START SOURCE DATA
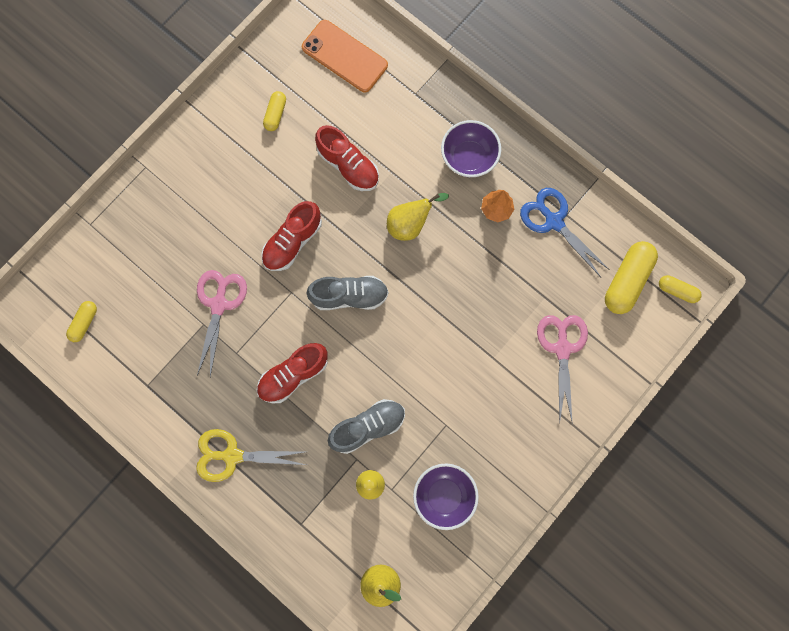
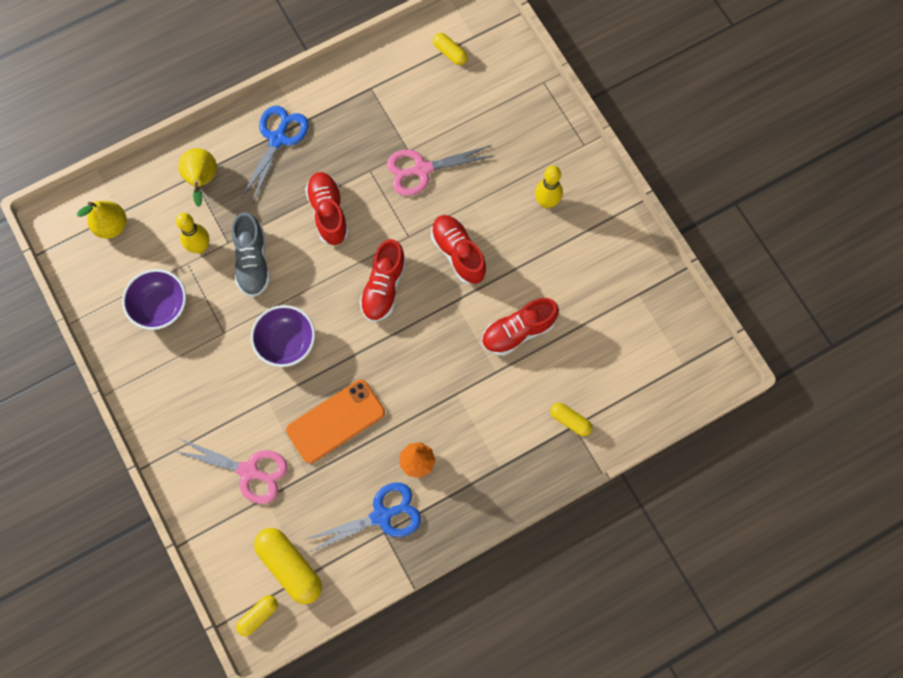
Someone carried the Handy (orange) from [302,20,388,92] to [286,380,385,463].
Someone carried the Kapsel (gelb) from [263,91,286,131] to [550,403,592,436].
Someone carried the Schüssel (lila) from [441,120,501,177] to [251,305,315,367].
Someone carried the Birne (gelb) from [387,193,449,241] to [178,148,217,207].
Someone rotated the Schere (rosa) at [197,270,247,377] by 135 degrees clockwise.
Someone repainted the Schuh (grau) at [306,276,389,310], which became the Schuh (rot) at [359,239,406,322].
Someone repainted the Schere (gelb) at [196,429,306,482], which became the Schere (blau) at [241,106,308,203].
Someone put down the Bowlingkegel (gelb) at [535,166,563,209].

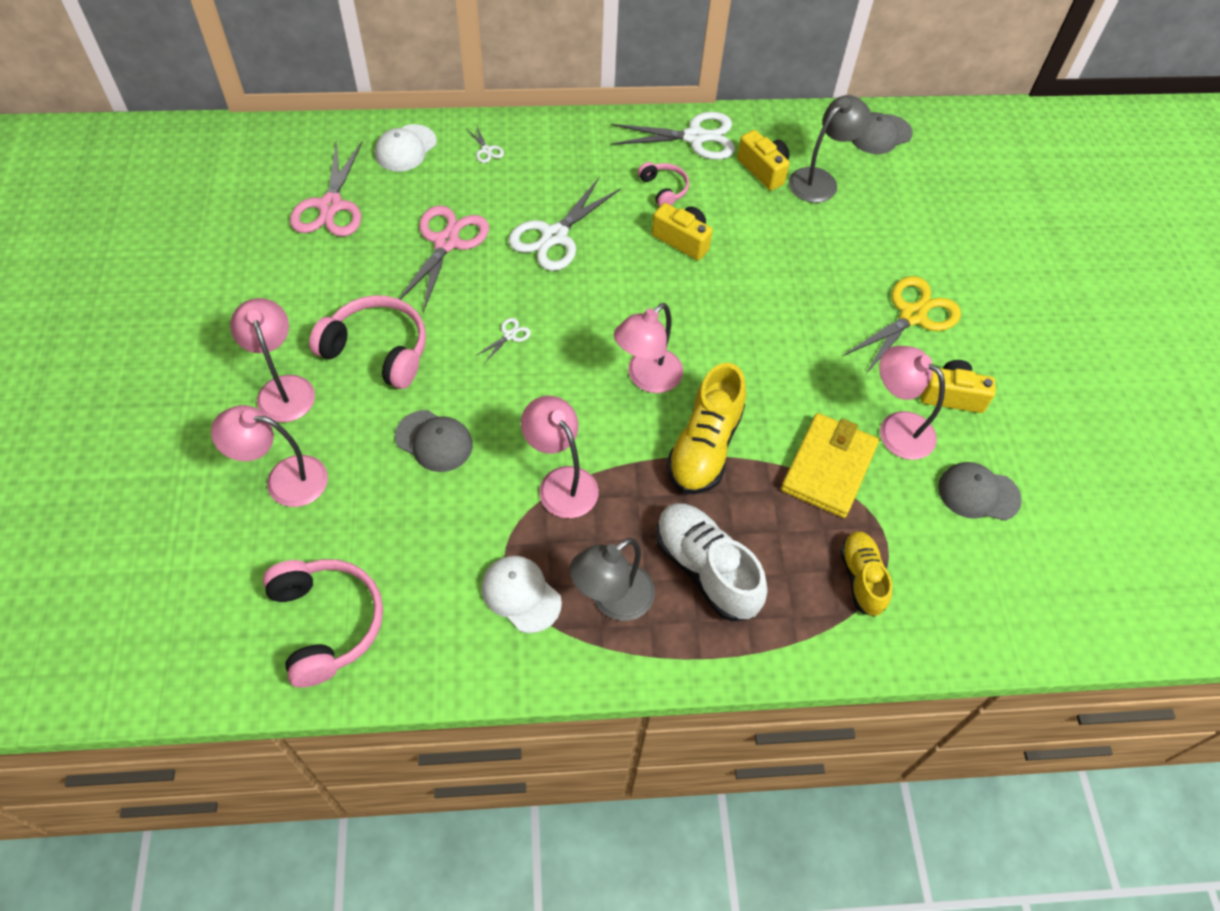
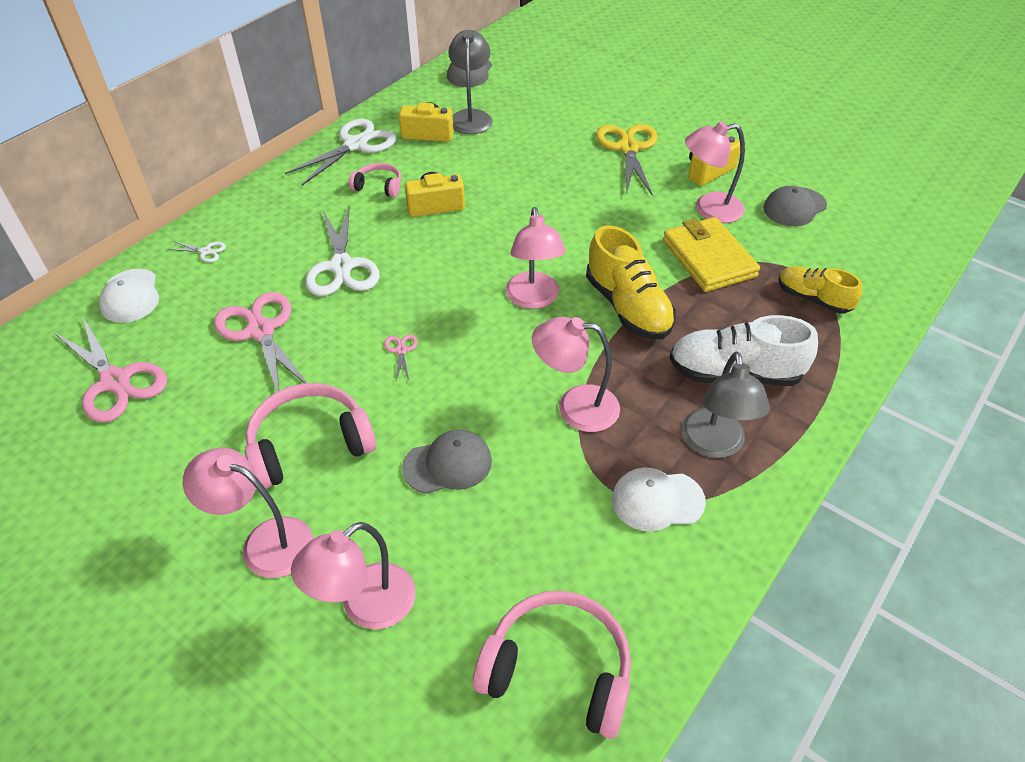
Someone repainted the Schere (weiß) at [477,318,531,363], which became the Schere (rosa) at [384,334,418,380].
END SOURCE DATA
• **ASSIGNMENT**:
Repeat all the records exactly, images excluded.

• **RESPONSE**:
Someone carried the Handy (orange) from [302,20,388,92] to [286,380,385,463].
Someone carried the Kapsel (gelb) from [263,91,286,131] to [550,403,592,436].
Someone carried the Schüssel (lila) from [441,120,501,177] to [251,305,315,367].
Someone carried the Birne (gelb) from [387,193,449,241] to [178,148,217,207].
Someone rotated the Schere (rosa) at [197,270,247,377] by 135 degrees clockwise.
Someone repainted the Schuh (grau) at [306,276,389,310], which became the Schuh (rot) at [359,239,406,322].
Someone repainted the Schere (gelb) at [196,429,306,482], which became the Schere (blau) at [241,106,308,203].
Someone put down the Bowlingkegel (gelb) at [535,166,563,209].

Someone repainted the Schere (weiß) at [477,318,531,363], which became the Schere (rosa) at [384,334,418,380].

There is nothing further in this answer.